* Raw data *
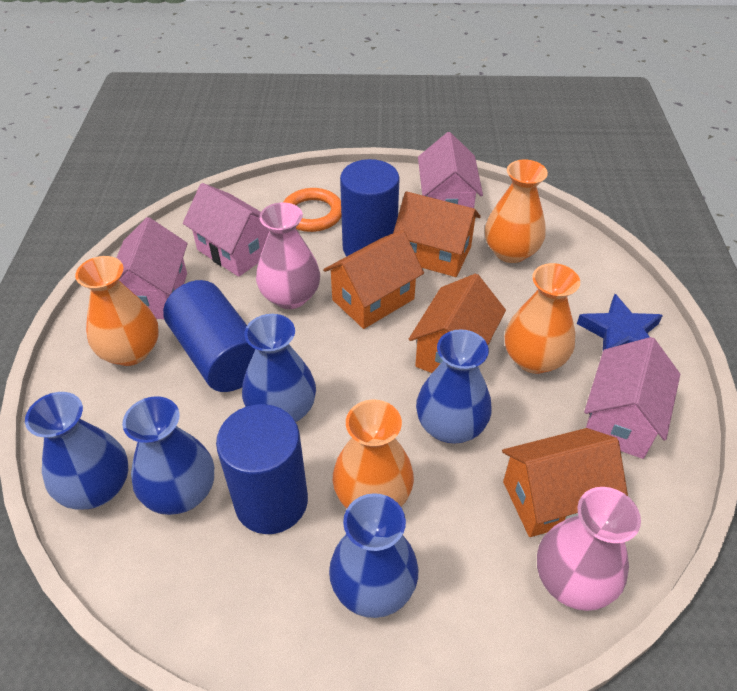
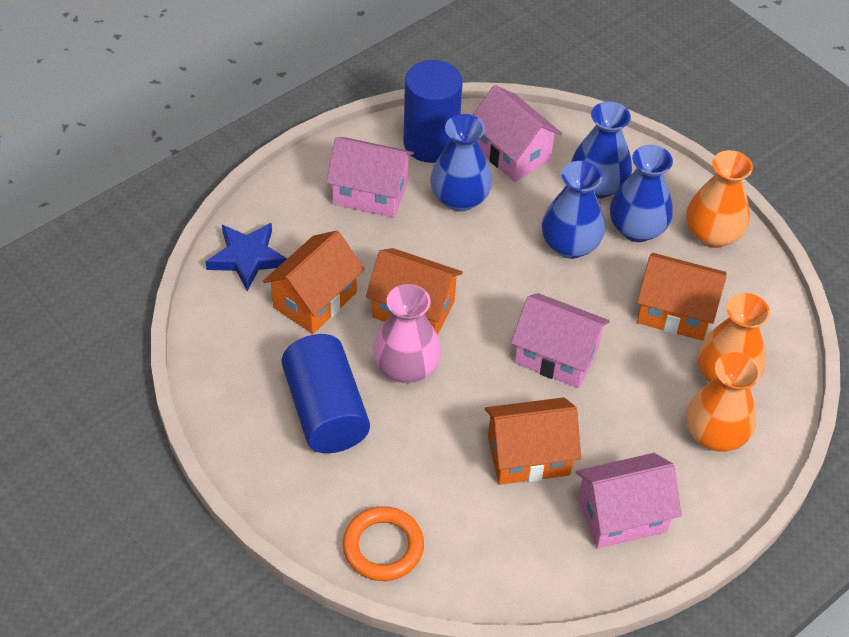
blue cylinder: 3 -> 2
blue vase: 5 -> 4
orange vase: 4 -> 3
pink vase: 2 -> 1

* What is expected *
Omitting all pictures, give the preceding listing again exactly.

* Solution *
blue cylinder: 3 -> 2
blue vase: 5 -> 4
orange vase: 4 -> 3
pink vase: 2 -> 1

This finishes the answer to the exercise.